+++ Dataset records +++

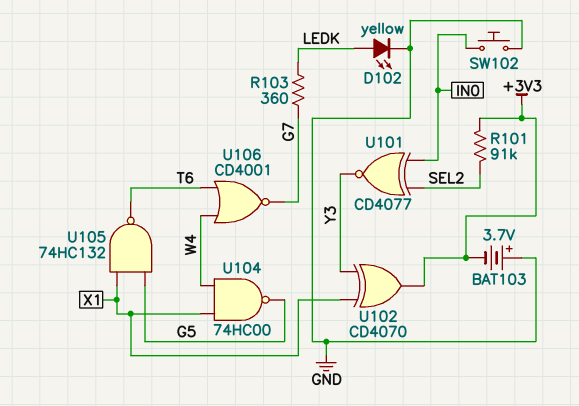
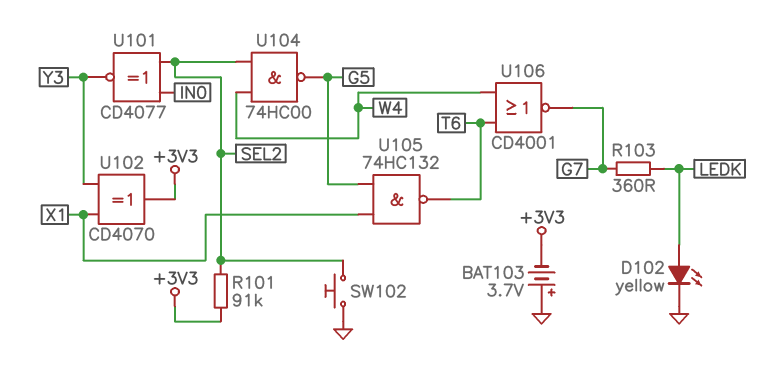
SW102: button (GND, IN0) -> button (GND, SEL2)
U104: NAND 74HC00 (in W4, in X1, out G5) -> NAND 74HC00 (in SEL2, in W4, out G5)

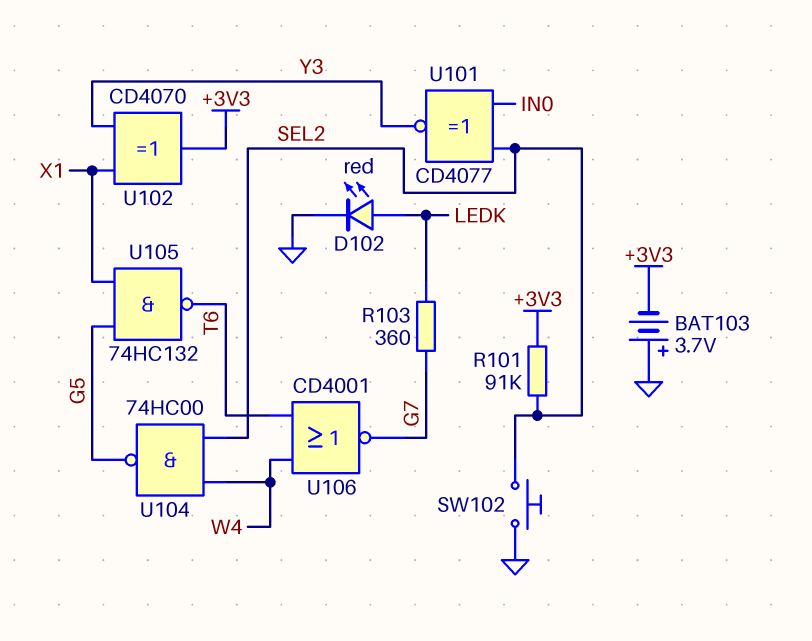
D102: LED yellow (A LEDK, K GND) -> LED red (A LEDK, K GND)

+++
+++ Dataset records +++

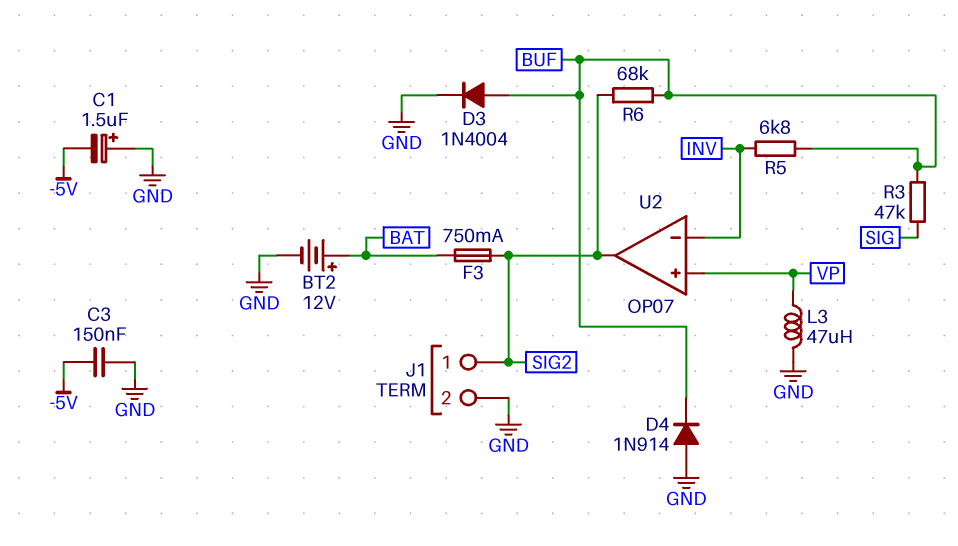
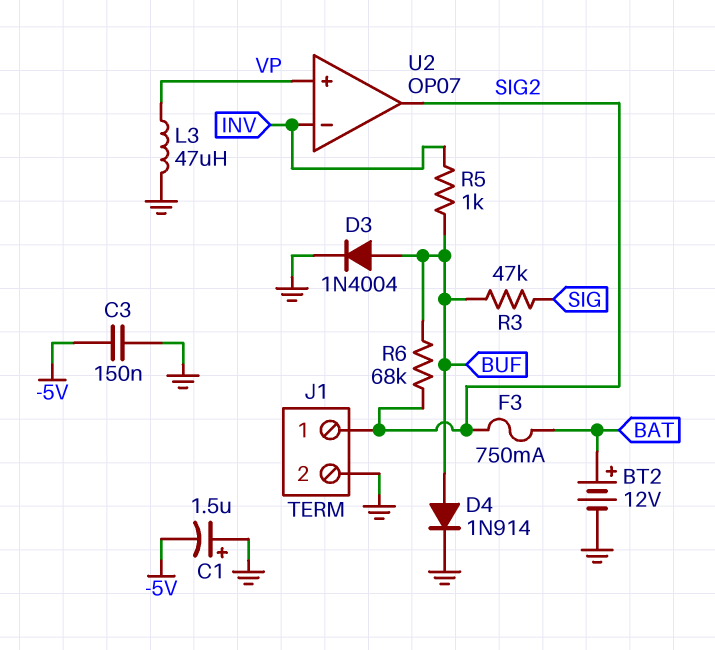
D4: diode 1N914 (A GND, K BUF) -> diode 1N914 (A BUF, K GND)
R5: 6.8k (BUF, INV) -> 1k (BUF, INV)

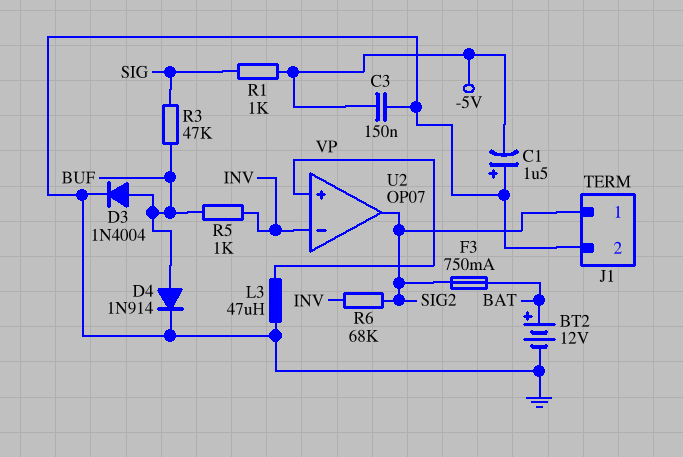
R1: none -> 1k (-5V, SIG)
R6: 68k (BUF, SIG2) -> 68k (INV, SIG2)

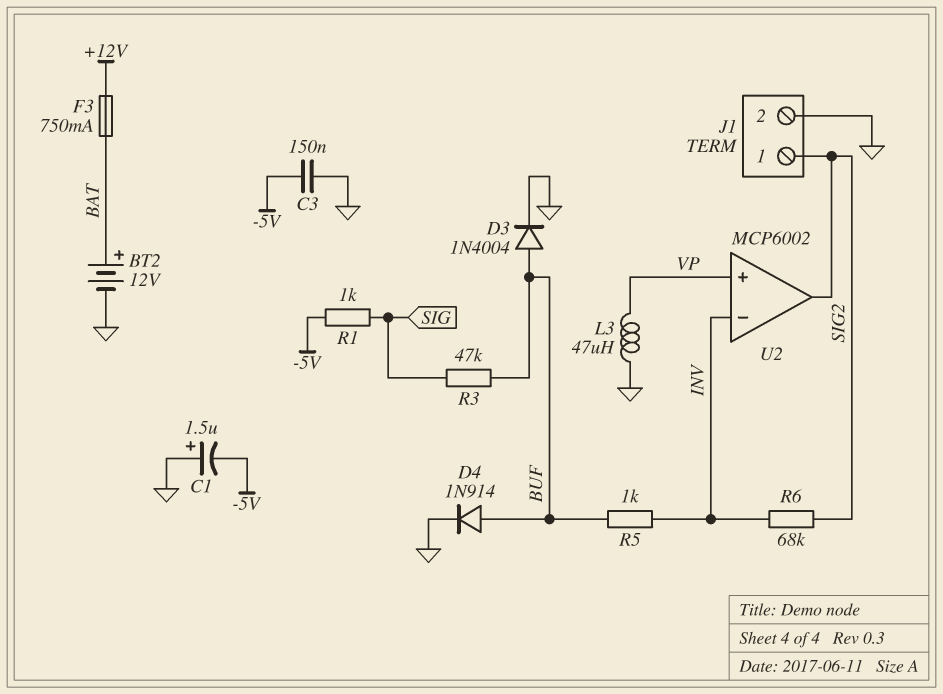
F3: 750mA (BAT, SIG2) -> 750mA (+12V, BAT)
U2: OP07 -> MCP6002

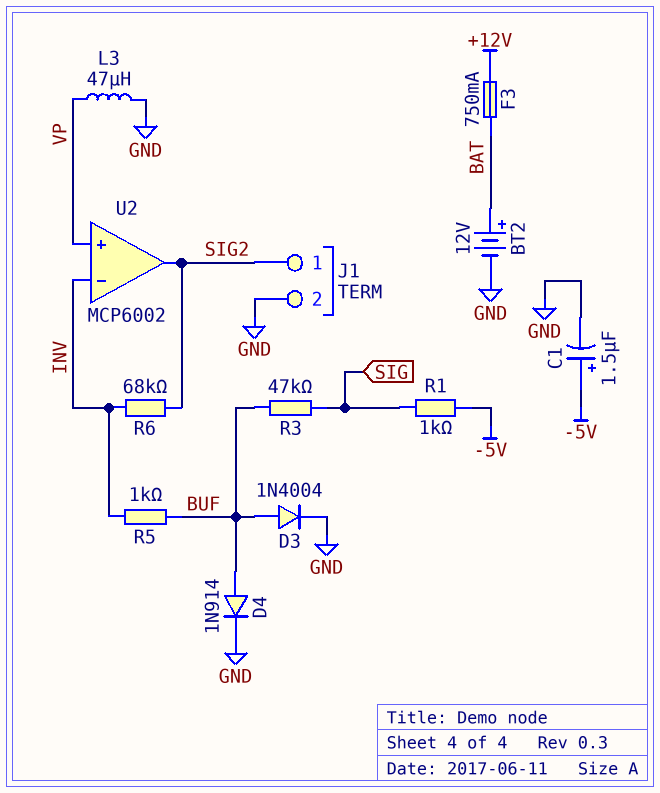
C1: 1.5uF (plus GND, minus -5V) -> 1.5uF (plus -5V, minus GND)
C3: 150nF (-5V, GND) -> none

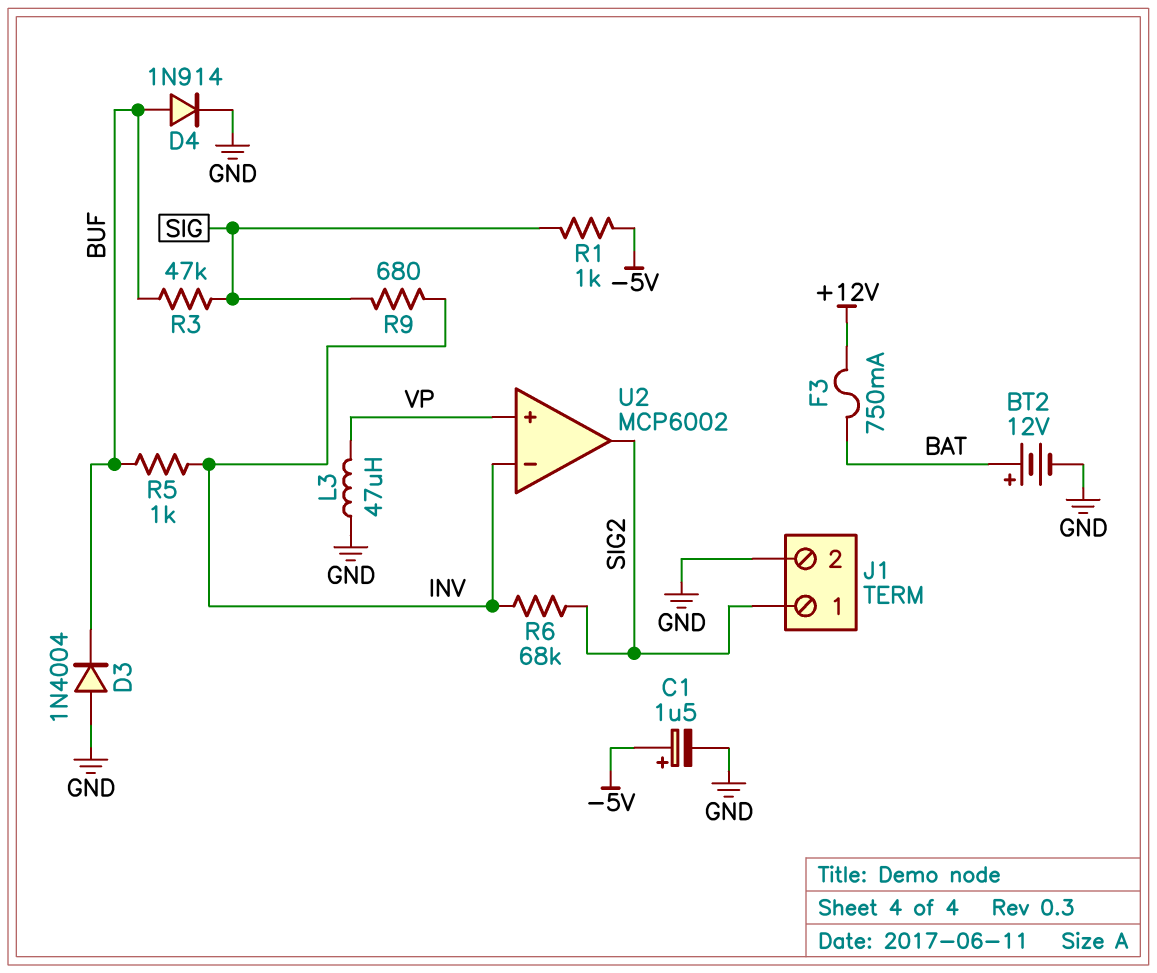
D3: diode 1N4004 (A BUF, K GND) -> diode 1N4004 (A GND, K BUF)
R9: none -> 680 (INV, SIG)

+++

Task description> From the records above, copy exactly the stretch from the line holding "R5: 6.8k (BUF, INV) -> 1k (BUF, INV)" through the line holding "R9: none -> 680 (INV, SIG)", both ends included, without the pictures.

Your solution>
R5: 6.8k (BUF, INV) -> 1k (BUF, INV)

R1: none -> 1k (-5V, SIG)
R6: 68k (BUF, SIG2) -> 68k (INV, SIG2)

F3: 750mA (BAT, SIG2) -> 750mA (+12V, BAT)
U2: OP07 -> MCP6002

C1: 1.5uF (plus GND, minus -5V) -> 1.5uF (plus -5V, minus GND)
C3: 150nF (-5V, GND) -> none

D3: diode 1N4004 (A BUF, K GND) -> diode 1N4004 (A GND, K BUF)
R9: none -> 680 (INV, SIG)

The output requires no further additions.